▸ WORK INSTRUCTION:
Go over the data below line by line, and state how many lines contain the string "shifted". Give the number only.

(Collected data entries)
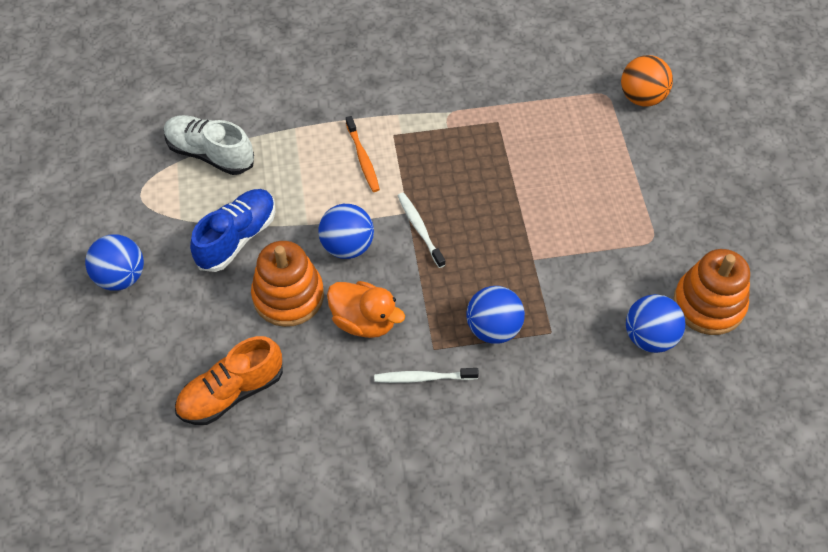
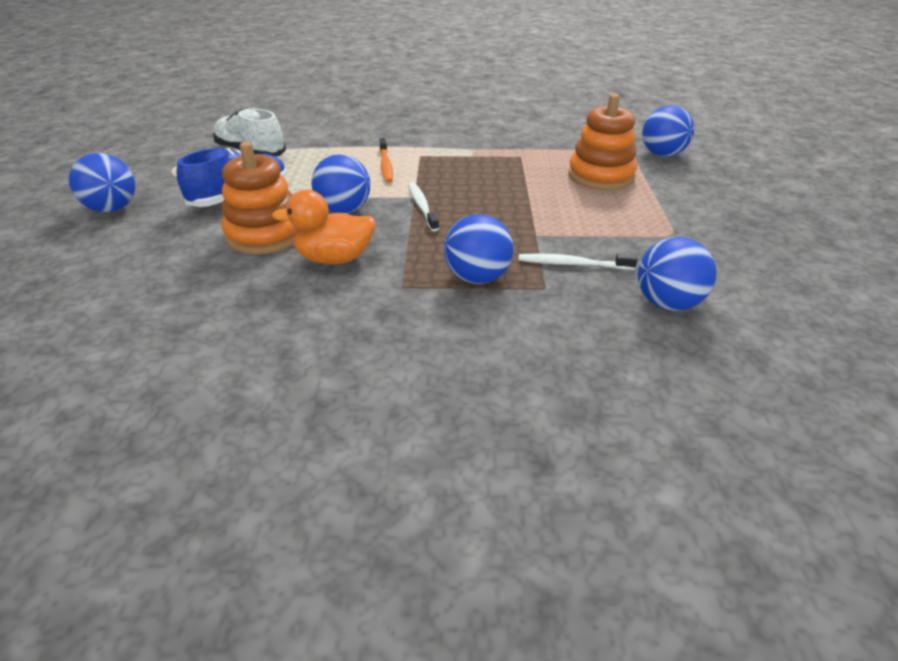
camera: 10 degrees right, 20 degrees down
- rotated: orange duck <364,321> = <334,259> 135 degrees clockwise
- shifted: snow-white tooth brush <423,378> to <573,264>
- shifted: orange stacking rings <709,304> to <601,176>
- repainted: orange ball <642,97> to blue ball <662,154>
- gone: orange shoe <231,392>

▸ RESULT BELOW:
2